**ASSIGNMENT**
Reply with every entry, repeated exactly as given.

**PROVIDED INFORMATION**
━━━━━━━━━━━━━━━━━━━━

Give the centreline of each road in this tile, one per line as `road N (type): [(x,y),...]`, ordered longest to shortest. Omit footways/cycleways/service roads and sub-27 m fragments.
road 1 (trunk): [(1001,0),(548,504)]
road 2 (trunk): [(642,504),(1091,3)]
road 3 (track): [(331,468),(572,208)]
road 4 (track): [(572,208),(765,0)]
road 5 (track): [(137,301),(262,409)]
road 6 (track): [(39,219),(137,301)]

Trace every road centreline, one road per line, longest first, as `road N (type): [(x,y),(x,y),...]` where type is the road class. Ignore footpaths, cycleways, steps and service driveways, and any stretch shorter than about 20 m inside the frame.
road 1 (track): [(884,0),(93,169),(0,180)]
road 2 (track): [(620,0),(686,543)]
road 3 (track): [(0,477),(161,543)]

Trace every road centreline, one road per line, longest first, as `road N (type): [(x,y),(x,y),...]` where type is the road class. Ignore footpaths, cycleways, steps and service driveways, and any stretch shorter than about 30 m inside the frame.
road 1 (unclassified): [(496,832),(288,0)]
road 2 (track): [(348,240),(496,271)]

━━━━━━━━━━━━━━━━━━━━

**ANSWER BELOW**
Give the centreline of each road in this tile, one per line as `road N (type): [(x,y),...]`, ordered longest to shortest. Omit footways/cycleways/service roads and sub-27 m fragments.
road 1 (trunk): [(1001,0),(548,504)]
road 2 (trunk): [(642,504),(1091,3)]
road 3 (track): [(331,468),(572,208)]
road 4 (track): [(572,208),(765,0)]
road 5 (track): [(137,301),(262,409)]
road 6 (track): [(39,219),(137,301)]

Trace every road centreline, one road per line, longest first, as `road N (type): [(x,y),(x,y),...]` where type is the road class. Ignore footpaths, cycleways, steps and service driveways, and any stretch shorter than about 20 m inside the frame.
road 1 (track): [(884,0),(93,169),(0,180)]
road 2 (track): [(620,0),(686,543)]
road 3 (track): [(0,477),(161,543)]

Trace every road centreline, one road per line, longest first, as `road N (type): [(x,y),(x,y),...]` where type is the road class. Ignore footpaths, cycleways, steps and service driveways, and any stretch shorter than about 30 m inside the frame.
road 1 (unclassified): [(496,832),(288,0)]
road 2 (track): [(348,240),(496,271)]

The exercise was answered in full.